◆ **Set problem**: Copy out each line of the listing that contains the string "override".

◆ **Task material**:
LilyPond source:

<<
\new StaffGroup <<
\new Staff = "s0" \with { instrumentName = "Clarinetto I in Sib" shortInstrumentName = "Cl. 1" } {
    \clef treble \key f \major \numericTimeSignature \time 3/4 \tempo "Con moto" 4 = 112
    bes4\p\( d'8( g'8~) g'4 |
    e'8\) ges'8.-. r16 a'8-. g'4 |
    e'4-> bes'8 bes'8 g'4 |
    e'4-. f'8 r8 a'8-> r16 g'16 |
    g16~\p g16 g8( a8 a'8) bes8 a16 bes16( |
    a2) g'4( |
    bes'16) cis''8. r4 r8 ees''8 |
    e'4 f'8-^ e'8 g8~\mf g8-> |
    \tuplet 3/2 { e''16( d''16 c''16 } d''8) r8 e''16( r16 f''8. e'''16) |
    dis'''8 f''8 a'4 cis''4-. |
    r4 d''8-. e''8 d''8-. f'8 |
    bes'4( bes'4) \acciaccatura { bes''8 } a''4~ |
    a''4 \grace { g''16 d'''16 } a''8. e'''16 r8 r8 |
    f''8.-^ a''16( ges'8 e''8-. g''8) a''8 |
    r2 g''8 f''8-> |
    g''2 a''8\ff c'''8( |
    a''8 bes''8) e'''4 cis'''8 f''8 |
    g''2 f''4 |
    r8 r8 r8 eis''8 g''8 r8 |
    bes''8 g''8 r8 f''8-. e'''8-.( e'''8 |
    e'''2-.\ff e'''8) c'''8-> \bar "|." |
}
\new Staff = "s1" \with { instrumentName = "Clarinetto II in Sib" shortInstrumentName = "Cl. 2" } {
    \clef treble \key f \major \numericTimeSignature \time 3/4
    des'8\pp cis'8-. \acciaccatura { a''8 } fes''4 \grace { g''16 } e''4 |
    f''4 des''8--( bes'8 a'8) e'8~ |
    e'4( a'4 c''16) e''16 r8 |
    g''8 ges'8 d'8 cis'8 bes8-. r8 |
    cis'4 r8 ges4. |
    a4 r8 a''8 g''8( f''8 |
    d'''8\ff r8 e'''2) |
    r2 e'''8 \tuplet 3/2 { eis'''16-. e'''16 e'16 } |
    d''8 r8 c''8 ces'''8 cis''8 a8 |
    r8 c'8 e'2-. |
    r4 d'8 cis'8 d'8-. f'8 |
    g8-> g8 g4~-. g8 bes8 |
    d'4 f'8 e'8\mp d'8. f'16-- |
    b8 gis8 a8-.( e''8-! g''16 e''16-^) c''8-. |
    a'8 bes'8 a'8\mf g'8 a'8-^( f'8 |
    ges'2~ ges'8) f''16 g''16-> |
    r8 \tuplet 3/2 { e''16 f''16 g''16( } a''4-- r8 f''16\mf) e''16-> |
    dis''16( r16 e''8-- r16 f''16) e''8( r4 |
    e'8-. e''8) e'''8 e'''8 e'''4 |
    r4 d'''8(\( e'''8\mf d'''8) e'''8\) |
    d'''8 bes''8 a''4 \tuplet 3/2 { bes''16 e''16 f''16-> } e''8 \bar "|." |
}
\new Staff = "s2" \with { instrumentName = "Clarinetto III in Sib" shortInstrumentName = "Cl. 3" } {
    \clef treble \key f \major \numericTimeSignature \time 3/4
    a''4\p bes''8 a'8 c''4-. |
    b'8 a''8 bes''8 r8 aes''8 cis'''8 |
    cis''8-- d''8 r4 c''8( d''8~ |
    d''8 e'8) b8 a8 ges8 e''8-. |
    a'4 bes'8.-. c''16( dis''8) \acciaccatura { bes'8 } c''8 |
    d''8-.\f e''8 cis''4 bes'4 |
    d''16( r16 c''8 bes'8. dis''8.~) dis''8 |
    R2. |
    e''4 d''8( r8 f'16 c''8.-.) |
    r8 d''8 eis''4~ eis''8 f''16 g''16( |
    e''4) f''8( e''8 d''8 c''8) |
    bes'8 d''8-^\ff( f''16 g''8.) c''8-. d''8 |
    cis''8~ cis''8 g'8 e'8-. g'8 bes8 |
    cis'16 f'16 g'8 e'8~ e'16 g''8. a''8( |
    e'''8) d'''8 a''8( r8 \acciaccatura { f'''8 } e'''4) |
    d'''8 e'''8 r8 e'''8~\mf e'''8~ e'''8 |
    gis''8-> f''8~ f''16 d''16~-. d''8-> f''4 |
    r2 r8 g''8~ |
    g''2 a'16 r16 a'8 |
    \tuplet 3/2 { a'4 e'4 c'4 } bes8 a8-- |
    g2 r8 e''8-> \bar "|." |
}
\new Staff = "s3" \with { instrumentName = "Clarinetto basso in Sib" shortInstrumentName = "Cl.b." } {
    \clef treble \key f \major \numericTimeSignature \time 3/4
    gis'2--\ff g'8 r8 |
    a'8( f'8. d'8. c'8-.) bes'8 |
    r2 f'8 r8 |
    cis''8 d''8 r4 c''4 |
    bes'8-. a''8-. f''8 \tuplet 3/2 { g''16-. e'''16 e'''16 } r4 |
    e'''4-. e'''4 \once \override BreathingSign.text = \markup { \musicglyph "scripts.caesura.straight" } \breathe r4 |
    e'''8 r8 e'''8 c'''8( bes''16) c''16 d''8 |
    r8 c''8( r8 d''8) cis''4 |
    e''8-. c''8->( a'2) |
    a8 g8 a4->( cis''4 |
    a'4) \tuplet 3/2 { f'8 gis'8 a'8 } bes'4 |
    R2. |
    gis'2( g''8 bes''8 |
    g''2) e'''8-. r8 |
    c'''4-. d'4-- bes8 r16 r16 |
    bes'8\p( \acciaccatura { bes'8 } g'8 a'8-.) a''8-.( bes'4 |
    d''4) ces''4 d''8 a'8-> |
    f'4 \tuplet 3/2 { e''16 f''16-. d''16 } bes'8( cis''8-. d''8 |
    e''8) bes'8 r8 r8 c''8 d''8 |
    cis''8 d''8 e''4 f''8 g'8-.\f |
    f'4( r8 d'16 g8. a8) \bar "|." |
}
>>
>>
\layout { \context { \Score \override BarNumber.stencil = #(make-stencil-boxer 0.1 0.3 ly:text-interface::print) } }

◆ **Response**:
    e'''4-. e'''4 \once \override BreathingSign.text = \markup { \musicglyph "scripts.caesura.straight" } \breathe r4 |
\layout { \context { \Score \override BarNumber.stencil = #(make-stencil-boxer 0.1 0.3 ly:text-interface::print) } }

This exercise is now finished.